──────── SOURCE DATA ────────

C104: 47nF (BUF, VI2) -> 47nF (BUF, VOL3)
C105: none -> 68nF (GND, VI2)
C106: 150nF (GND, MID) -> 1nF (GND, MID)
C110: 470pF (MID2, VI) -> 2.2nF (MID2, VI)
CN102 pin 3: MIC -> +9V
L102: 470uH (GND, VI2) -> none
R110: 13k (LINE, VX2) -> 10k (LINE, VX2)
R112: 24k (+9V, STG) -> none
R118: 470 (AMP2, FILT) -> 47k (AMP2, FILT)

────────
──────── SOURCE DATA ────────

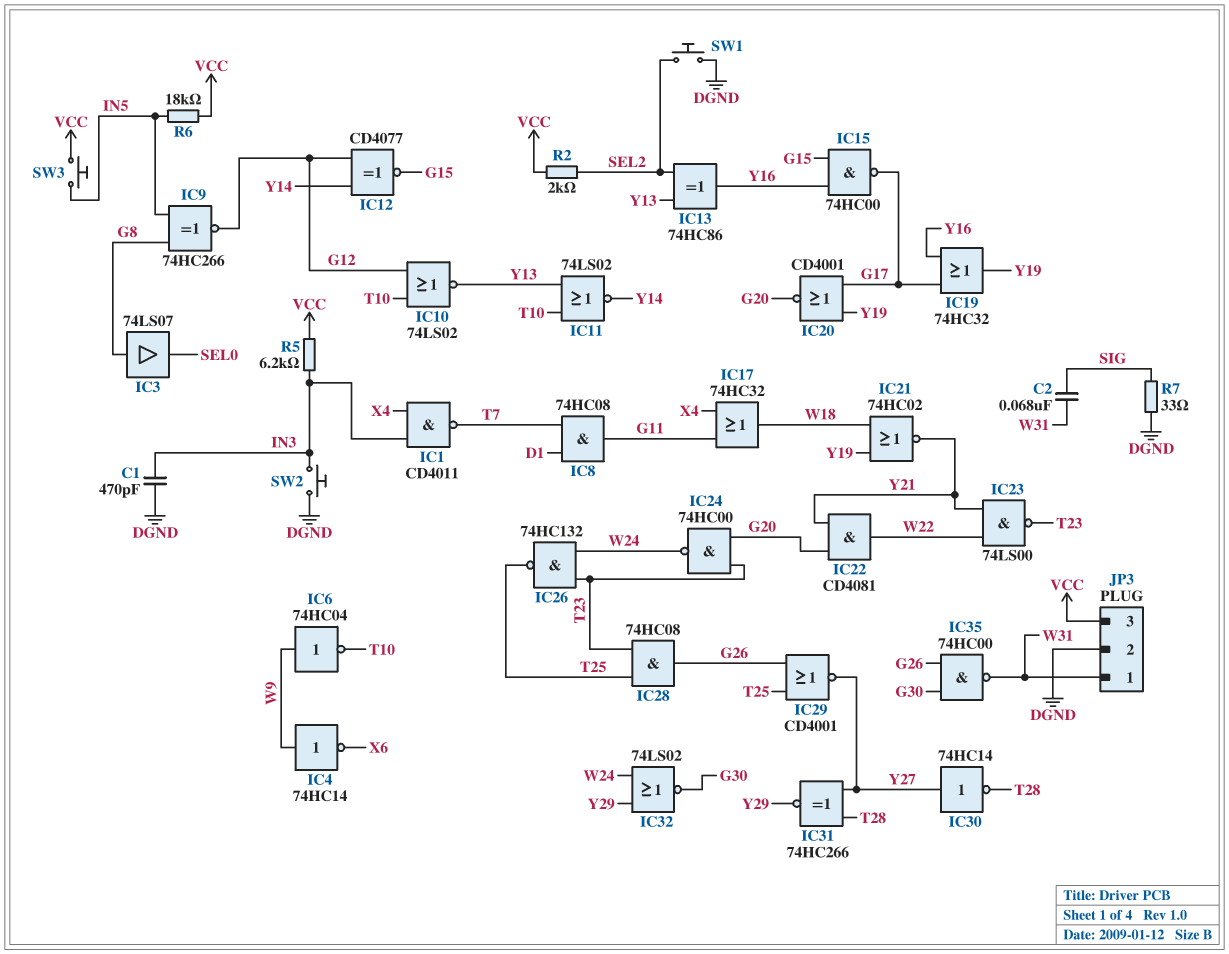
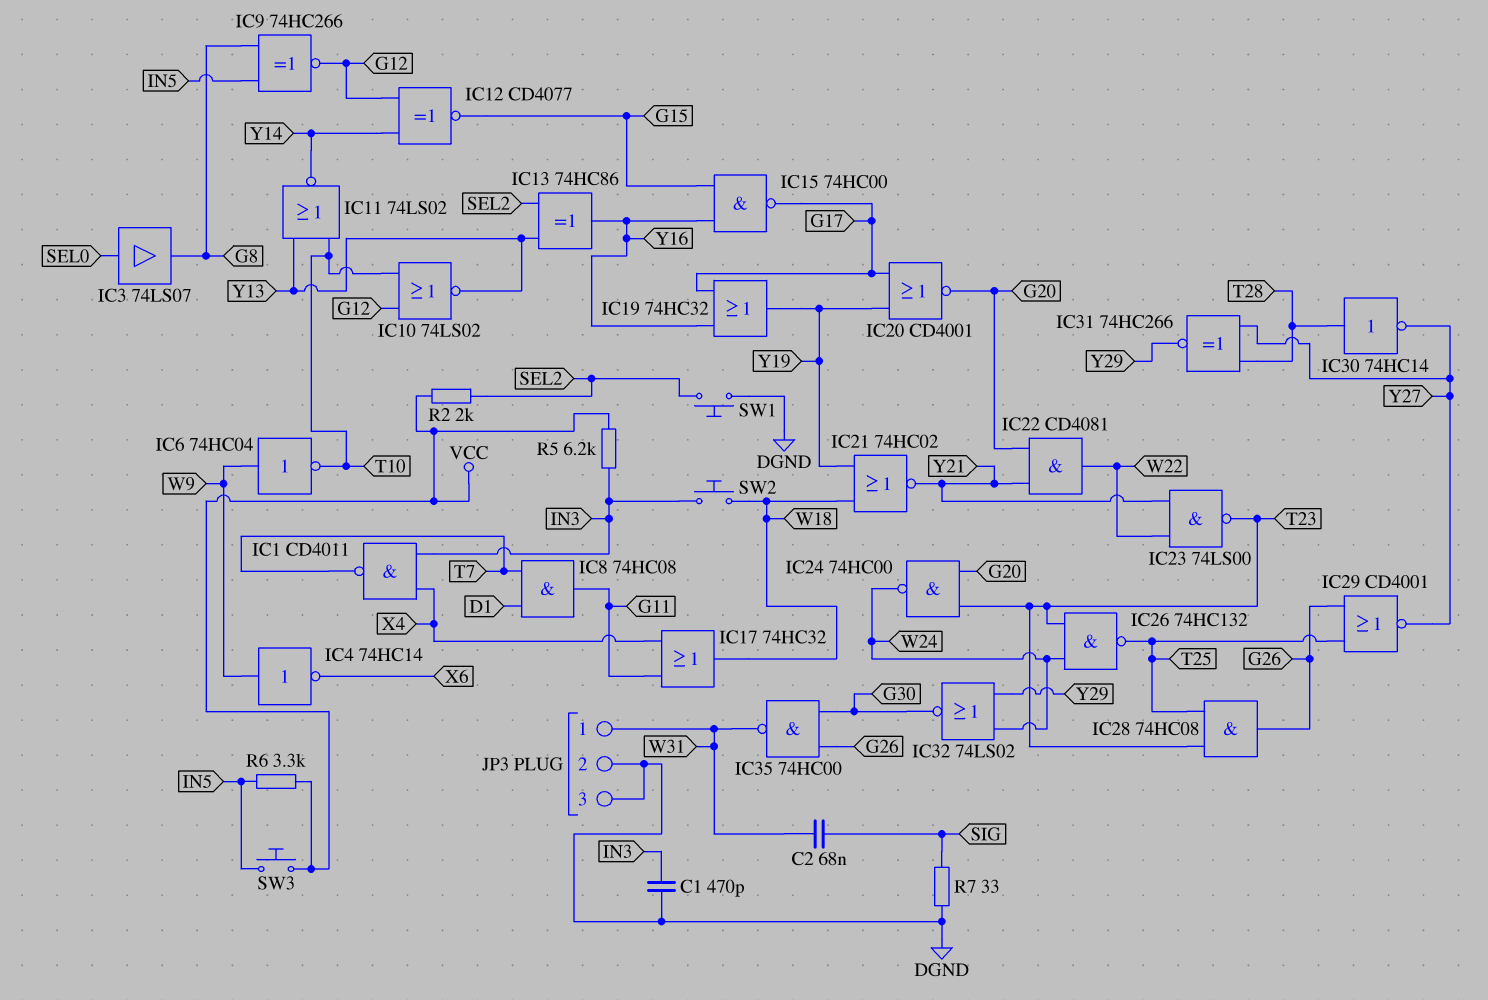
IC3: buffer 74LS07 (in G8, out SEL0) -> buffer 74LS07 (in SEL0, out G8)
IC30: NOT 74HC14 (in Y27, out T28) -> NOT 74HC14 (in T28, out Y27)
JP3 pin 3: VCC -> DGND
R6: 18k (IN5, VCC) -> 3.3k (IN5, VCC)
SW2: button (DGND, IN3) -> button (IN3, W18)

────────
──────── SOURCE DATA ────────

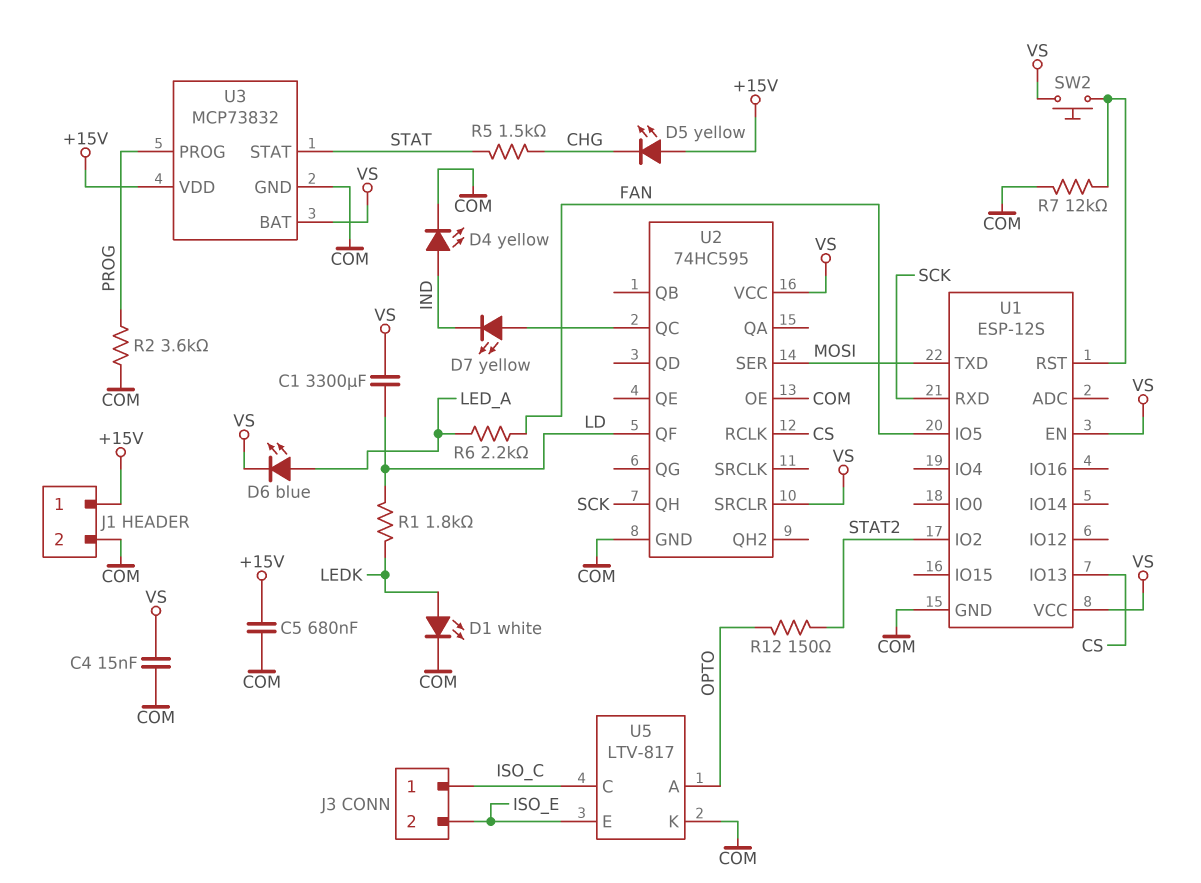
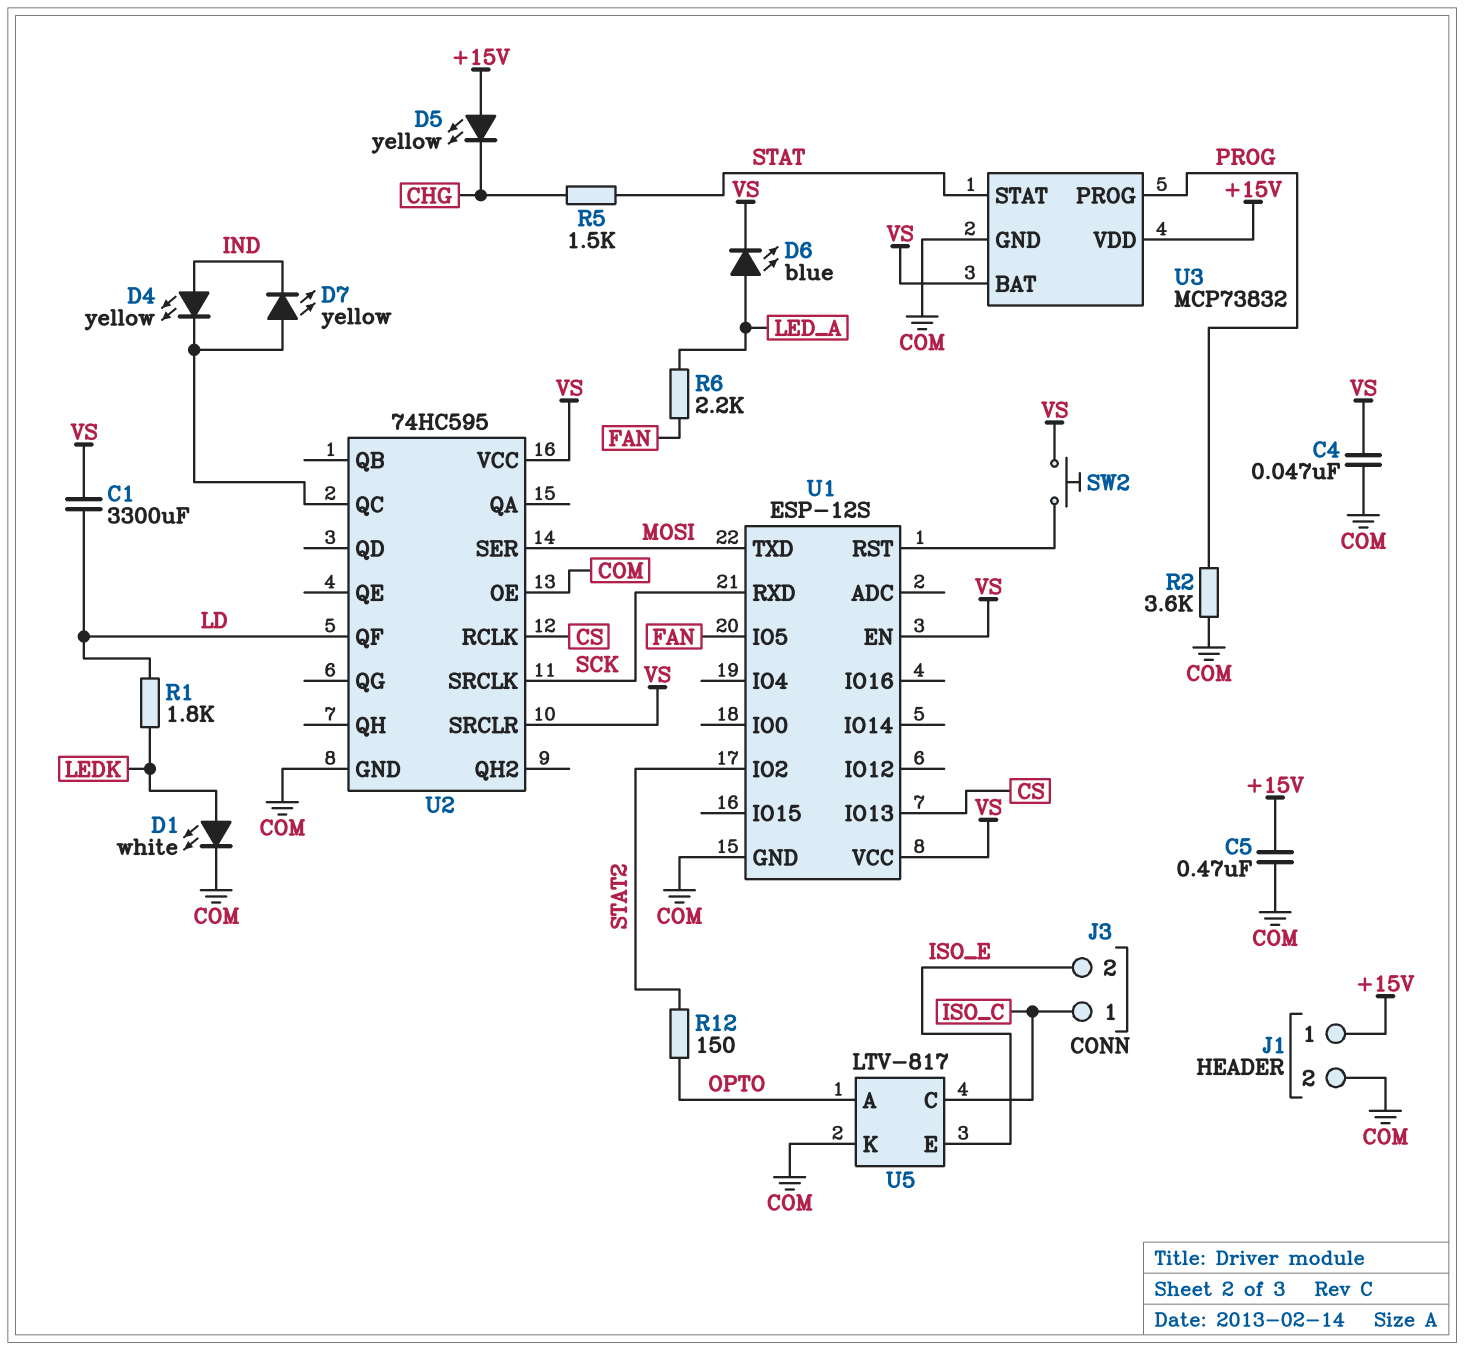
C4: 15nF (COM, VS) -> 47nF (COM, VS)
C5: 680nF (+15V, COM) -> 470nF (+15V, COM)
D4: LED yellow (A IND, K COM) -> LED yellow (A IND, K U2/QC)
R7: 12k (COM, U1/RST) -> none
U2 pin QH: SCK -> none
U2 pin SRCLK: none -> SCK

────────

TASK DETAILS:
Your task is to restate, word for word, only those lines above that fall between the line holding "D4: LED yellow" and the line holding "U2 pin SRCLK: none -> SCK", inclusive.

WRITTEN RESPONSE:
D4: LED yellow (A IND, K COM) -> LED yellow (A IND, K U2/QC)
R7: 12k (COM, U1/RST) -> none
U2 pin QH: SCK -> none
U2 pin SRCLK: none -> SCK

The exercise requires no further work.